• _TASK OBJECTIVE_: The whole answer is the data below, retyped exactly.

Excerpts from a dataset
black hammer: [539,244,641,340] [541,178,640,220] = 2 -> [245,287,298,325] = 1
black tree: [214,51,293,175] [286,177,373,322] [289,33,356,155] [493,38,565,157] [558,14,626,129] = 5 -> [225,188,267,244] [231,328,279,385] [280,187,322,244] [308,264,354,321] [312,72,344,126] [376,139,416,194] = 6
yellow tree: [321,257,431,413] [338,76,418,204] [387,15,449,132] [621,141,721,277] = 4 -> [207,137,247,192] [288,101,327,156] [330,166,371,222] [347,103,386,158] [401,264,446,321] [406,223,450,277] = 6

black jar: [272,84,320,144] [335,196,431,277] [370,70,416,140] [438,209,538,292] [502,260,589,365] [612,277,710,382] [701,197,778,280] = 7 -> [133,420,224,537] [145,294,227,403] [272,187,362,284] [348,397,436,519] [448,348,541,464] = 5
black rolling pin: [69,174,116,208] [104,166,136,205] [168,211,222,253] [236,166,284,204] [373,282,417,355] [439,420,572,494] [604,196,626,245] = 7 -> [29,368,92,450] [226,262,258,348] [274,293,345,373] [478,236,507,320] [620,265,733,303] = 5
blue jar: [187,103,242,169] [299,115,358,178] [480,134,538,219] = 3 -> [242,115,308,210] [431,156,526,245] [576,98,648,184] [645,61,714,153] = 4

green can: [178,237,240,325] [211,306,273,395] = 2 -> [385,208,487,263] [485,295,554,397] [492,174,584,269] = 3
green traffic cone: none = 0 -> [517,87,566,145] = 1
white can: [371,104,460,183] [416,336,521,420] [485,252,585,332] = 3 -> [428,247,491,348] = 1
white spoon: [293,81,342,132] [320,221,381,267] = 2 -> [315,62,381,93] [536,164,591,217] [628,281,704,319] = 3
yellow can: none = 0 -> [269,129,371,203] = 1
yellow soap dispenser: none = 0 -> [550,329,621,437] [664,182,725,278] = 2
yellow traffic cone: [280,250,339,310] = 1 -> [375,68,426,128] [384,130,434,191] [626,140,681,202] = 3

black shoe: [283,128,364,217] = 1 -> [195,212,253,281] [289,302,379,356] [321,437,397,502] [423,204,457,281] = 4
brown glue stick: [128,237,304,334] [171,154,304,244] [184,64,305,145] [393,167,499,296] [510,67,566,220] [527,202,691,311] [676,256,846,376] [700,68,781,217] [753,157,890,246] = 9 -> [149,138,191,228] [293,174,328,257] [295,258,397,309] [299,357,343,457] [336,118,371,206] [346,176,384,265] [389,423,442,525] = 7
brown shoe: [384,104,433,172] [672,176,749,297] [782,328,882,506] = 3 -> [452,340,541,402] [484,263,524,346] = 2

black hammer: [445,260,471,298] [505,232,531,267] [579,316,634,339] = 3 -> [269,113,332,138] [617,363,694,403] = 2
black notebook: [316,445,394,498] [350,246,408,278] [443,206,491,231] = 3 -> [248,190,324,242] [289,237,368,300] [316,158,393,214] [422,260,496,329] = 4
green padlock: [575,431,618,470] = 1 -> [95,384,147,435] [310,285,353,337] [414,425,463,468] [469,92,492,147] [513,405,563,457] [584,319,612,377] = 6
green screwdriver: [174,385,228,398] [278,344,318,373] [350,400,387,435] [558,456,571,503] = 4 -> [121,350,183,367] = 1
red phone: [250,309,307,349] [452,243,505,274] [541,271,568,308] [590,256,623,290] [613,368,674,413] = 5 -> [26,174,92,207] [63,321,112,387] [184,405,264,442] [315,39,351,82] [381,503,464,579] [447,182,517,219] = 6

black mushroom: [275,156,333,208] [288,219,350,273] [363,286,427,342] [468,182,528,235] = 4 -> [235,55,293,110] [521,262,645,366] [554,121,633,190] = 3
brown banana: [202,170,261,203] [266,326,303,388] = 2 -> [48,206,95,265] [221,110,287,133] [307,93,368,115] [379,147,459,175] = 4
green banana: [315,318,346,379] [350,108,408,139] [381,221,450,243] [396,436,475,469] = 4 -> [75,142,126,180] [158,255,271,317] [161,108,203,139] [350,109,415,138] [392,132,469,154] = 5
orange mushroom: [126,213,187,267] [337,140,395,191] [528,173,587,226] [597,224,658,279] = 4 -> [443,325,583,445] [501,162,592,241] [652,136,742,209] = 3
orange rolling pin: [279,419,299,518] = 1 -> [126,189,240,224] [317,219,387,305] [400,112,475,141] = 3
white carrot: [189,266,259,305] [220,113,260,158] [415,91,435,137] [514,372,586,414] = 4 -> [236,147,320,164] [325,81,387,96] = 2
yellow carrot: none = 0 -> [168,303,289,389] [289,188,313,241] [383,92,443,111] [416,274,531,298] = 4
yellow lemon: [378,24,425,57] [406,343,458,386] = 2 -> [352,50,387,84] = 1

• _RESPONSE TO THIS TASK_:
black hammer: [539,244,641,340] [541,178,640,220] = 2 -> [245,287,298,325] = 1
black tree: [214,51,293,175] [286,177,373,322] [289,33,356,155] [493,38,565,157] [558,14,626,129] = 5 -> [225,188,267,244] [231,328,279,385] [280,187,322,244] [308,264,354,321] [312,72,344,126] [376,139,416,194] = 6
yellow tree: [321,257,431,413] [338,76,418,204] [387,15,449,132] [621,141,721,277] = 4 -> [207,137,247,192] [288,101,327,156] [330,166,371,222] [347,103,386,158] [401,264,446,321] [406,223,450,277] = 6

black jar: [272,84,320,144] [335,196,431,277] [370,70,416,140] [438,209,538,292] [502,260,589,365] [612,277,710,382] [701,197,778,280] = 7 -> [133,420,224,537] [145,294,227,403] [272,187,362,284] [348,397,436,519] [448,348,541,464] = 5
black rolling pin: [69,174,116,208] [104,166,136,205] [168,211,222,253] [236,166,284,204] [373,282,417,355] [439,420,572,494] [604,196,626,245] = 7 -> [29,368,92,450] [226,262,258,348] [274,293,345,373] [478,236,507,320] [620,265,733,303] = 5
blue jar: [187,103,242,169] [299,115,358,178] [480,134,538,219] = 3 -> [242,115,308,210] [431,156,526,245] [576,98,648,184] [645,61,714,153] = 4

green can: [178,237,240,325] [211,306,273,395] = 2 -> [385,208,487,263] [485,295,554,397] [492,174,584,269] = 3
green traffic cone: none = 0 -> [517,87,566,145] = 1
white can: [371,104,460,183] [416,336,521,420] [485,252,585,332] = 3 -> [428,247,491,348] = 1
white spoon: [293,81,342,132] [320,221,381,267] = 2 -> [315,62,381,93] [536,164,591,217] [628,281,704,319] = 3
yellow can: none = 0 -> [269,129,371,203] = 1
yellow soap dispenser: none = 0 -> [550,329,621,437] [664,182,725,278] = 2
yellow traffic cone: [280,250,339,310] = 1 -> [375,68,426,128] [384,130,434,191] [626,140,681,202] = 3

black shoe: [283,128,364,217] = 1 -> [195,212,253,281] [289,302,379,356] [321,437,397,502] [423,204,457,281] = 4
brown glue stick: [128,237,304,334] [171,154,304,244] [184,64,305,145] [393,167,499,296] [510,67,566,220] [527,202,691,311] [676,256,846,376] [700,68,781,217] [753,157,890,246] = 9 -> [149,138,191,228] [293,174,328,257] [295,258,397,309] [299,357,343,457] [336,118,371,206] [346,176,384,265] [389,423,442,525] = 7
brown shoe: [384,104,433,172] [672,176,749,297] [782,328,882,506] = 3 -> [452,340,541,402] [484,263,524,346] = 2

black hammer: [445,260,471,298] [505,232,531,267] [579,316,634,339] = 3 -> [269,113,332,138] [617,363,694,403] = 2
black notebook: [316,445,394,498] [350,246,408,278] [443,206,491,231] = 3 -> [248,190,324,242] [289,237,368,300] [316,158,393,214] [422,260,496,329] = 4
green padlock: [575,431,618,470] = 1 -> [95,384,147,435] [310,285,353,337] [414,425,463,468] [469,92,492,147] [513,405,563,457] [584,319,612,377] = 6
green screwdriver: [174,385,228,398] [278,344,318,373] [350,400,387,435] [558,456,571,503] = 4 -> [121,350,183,367] = 1
red phone: [250,309,307,349] [452,243,505,274] [541,271,568,308] [590,256,623,290] [613,368,674,413] = 5 -> [26,174,92,207] [63,321,112,387] [184,405,264,442] [315,39,351,82] [381,503,464,579] [447,182,517,219] = 6

black mushroom: [275,156,333,208] [288,219,350,273] [363,286,427,342] [468,182,528,235] = 4 -> [235,55,293,110] [521,262,645,366] [554,121,633,190] = 3
brown banana: [202,170,261,203] [266,326,303,388] = 2 -> [48,206,95,265] [221,110,287,133] [307,93,368,115] [379,147,459,175] = 4
green banana: [315,318,346,379] [350,108,408,139] [381,221,450,243] [396,436,475,469] = 4 -> [75,142,126,180] [158,255,271,317] [161,108,203,139] [350,109,415,138] [392,132,469,154] = 5
orange mushroom: [126,213,187,267] [337,140,395,191] [528,173,587,226] [597,224,658,279] = 4 -> [443,325,583,445] [501,162,592,241] [652,136,742,209] = 3
orange rolling pin: [279,419,299,518] = 1 -> [126,189,240,224] [317,219,387,305] [400,112,475,141] = 3
white carrot: [189,266,259,305] [220,113,260,158] [415,91,435,137] [514,372,586,414] = 4 -> [236,147,320,164] [325,81,387,96] = 2
yellow carrot: none = 0 -> [168,303,289,389] [289,188,313,241] [383,92,443,111] [416,274,531,298] = 4
yellow lemon: [378,24,425,57] [406,343,458,386] = 2 -> [352,50,387,84] = 1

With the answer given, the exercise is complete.